Problem requirements | Go through the records below and show every line with the string "none".
[Given entries]
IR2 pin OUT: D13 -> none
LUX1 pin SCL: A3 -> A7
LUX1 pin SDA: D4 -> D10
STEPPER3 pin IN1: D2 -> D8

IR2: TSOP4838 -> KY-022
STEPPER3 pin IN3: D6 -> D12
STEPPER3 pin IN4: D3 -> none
[/Given entries]
Solution to the problem |
IR2 pin OUT: D13 -> none
STEPPER3 pin IN4: D3 -> none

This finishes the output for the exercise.